**Source data**

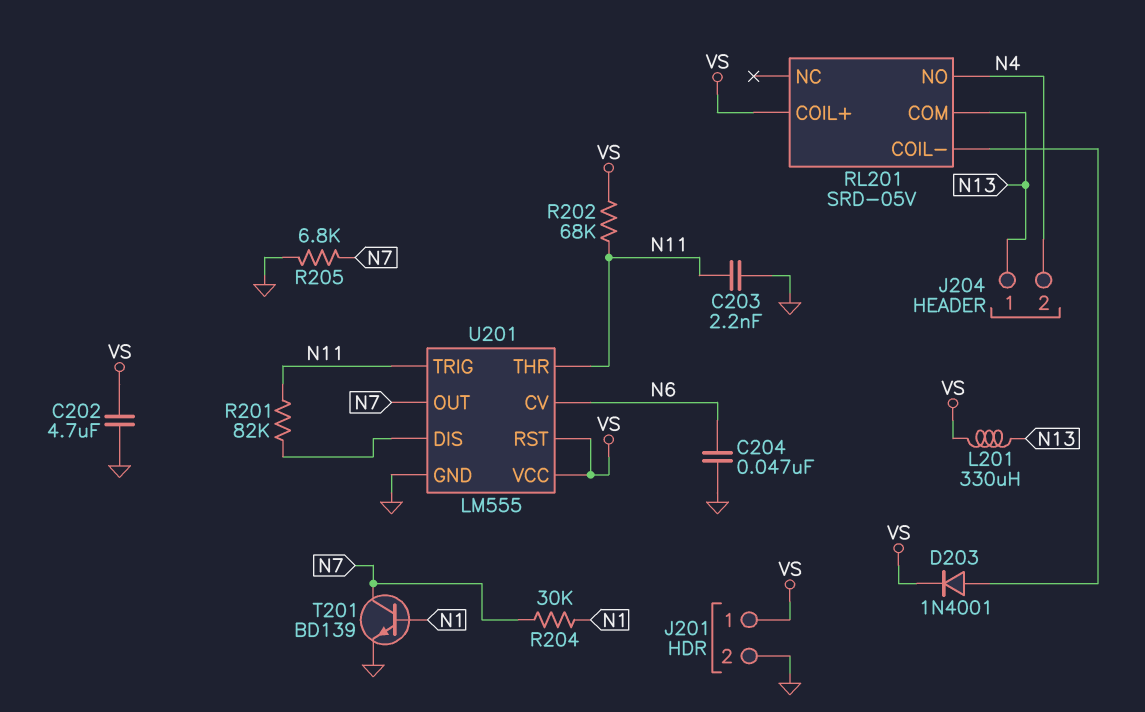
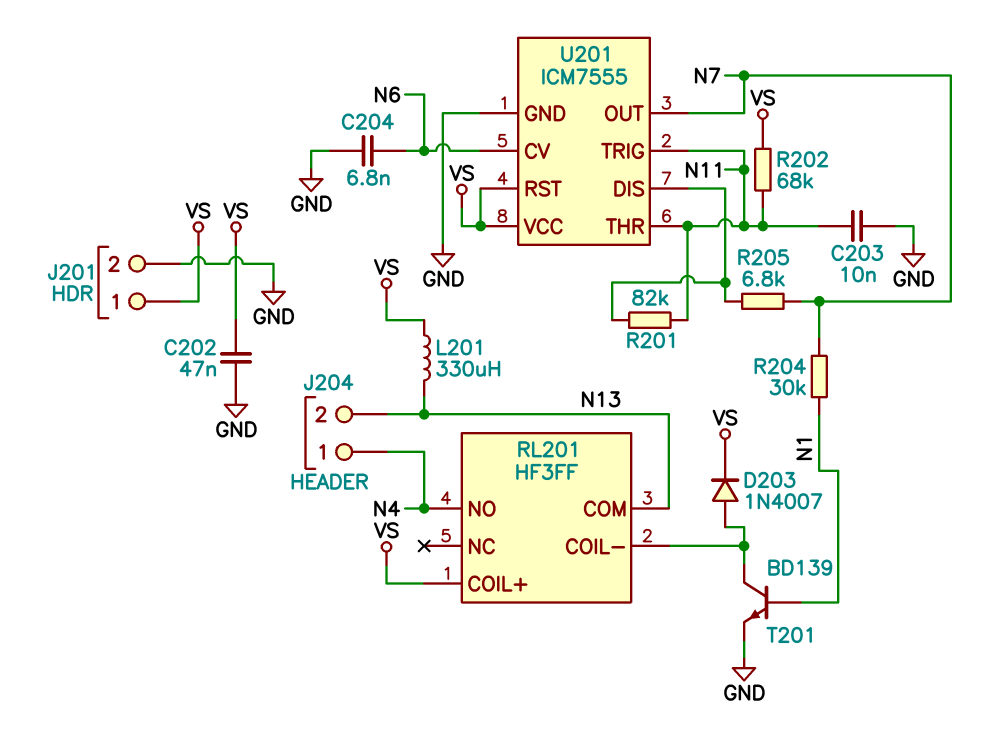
C202: 4.7uF (GND, VS) -> 47nF (GND, VS)
C203: 2.2nF (GND, N11) -> 10nF (GND, N11)
C204: 47nF (GND, N6) -> 6.8nF (GND, N6)
D203: diode 1N4001 (A RL201/COIL-, K VS) -> diode 1N4007 (A RL201/COIL-, K VS)
J204 pin 1: N13 -> N4
J204 pin 2: N4 -> N13
R205: 6.8k (GND, N7) -> 6.8k (N7, U201/DIS)
RL201: SRD-05V -> HF3FF
T201: NPN BD139 (B N1, C N7, E GND) -> NPN BD139 (B N1, C RL201/COIL-, E GND)
U201: LM555 -> ICM7555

**Aim of the exercise**
Your answer should hold the line with "J204 pin 1: N13 -> N4" and each line after it to the end of the data, retyped exactly. Include no other lines.

**Solution**
J204 pin 1: N13 -> N4
J204 pin 2: N4 -> N13
R205: 6.8k (GND, N7) -> 6.8k (N7, U201/DIS)
RL201: SRD-05V -> HF3FF
T201: NPN BD139 (B N1, C N7, E GND) -> NPN BD139 (B N1, C RL201/COIL-, E GND)
U201: LM555 -> ICM7555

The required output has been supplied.